- _Assignment_: Exactly the lines from the one with "R202: 1M (DIO3, GND) -> none" through the end of the material are to be output, both included, with no other text.

- _Source information_:
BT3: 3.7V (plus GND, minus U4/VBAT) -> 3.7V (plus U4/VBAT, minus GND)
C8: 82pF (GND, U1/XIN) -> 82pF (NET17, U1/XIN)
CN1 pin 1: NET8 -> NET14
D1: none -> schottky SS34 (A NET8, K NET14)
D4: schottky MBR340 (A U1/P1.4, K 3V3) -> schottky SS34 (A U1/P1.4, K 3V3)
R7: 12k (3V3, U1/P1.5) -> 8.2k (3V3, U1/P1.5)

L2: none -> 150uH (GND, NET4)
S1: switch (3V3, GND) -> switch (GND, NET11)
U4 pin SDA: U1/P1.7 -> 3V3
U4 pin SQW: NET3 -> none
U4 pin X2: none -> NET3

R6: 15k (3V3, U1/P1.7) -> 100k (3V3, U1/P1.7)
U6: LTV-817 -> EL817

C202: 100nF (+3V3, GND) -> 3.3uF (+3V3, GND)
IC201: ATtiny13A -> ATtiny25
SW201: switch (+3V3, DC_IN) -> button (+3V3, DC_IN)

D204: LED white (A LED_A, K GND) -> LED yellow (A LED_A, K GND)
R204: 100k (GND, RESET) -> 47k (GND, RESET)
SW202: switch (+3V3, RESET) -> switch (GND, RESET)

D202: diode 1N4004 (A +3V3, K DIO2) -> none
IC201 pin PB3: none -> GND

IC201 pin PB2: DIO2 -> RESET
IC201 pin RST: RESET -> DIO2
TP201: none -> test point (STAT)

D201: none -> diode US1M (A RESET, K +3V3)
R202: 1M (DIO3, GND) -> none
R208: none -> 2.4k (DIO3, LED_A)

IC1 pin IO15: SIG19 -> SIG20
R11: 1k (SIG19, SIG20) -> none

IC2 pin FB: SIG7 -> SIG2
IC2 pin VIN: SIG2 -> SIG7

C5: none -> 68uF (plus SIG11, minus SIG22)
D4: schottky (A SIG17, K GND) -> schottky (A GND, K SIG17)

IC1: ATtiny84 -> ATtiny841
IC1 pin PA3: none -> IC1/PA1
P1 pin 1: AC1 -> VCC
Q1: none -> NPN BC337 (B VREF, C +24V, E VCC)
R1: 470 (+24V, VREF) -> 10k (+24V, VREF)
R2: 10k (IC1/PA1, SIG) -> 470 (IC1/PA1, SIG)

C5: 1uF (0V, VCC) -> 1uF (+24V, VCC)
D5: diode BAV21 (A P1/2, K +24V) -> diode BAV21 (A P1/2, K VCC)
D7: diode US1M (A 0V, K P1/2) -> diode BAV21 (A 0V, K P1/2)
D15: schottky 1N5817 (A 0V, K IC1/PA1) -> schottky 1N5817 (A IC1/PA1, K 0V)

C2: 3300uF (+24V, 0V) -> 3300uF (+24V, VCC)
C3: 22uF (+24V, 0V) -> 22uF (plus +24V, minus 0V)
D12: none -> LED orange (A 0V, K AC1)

- _Finished exercise_:
R202: 1M (DIO3, GND) -> none
R208: none -> 2.4k (DIO3, LED_A)

IC1 pin IO15: SIG19 -> SIG20
R11: 1k (SIG19, SIG20) -> none

IC2 pin FB: SIG7 -> SIG2
IC2 pin VIN: SIG2 -> SIG7

C5: none -> 68uF (plus SIG11, minus SIG22)
D4: schottky (A SIG17, K GND) -> schottky (A GND, K SIG17)

IC1: ATtiny84 -> ATtiny841
IC1 pin PA3: none -> IC1/PA1
P1 pin 1: AC1 -> VCC
Q1: none -> NPN BC337 (B VREF, C +24V, E VCC)
R1: 470 (+24V, VREF) -> 10k (+24V, VREF)
R2: 10k (IC1/PA1, SIG) -> 470 (IC1/PA1, SIG)

C5: 1uF (0V, VCC) -> 1uF (+24V, VCC)
D5: diode BAV21 (A P1/2, K +24V) -> diode BAV21 (A P1/2, K VCC)
D7: diode US1M (A 0V, K P1/2) -> diode BAV21 (A 0V, K P1/2)
D15: schottky 1N5817 (A 0V, K IC1/PA1) -> schottky 1N5817 (A IC1/PA1, K 0V)

C2: 3300uF (+24V, 0V) -> 3300uF (+24V, VCC)
C3: 22uF (+24V, 0V) -> 22uF (plus +24V, minus 0V)
D12: none -> LED orange (A 0V, K AC1)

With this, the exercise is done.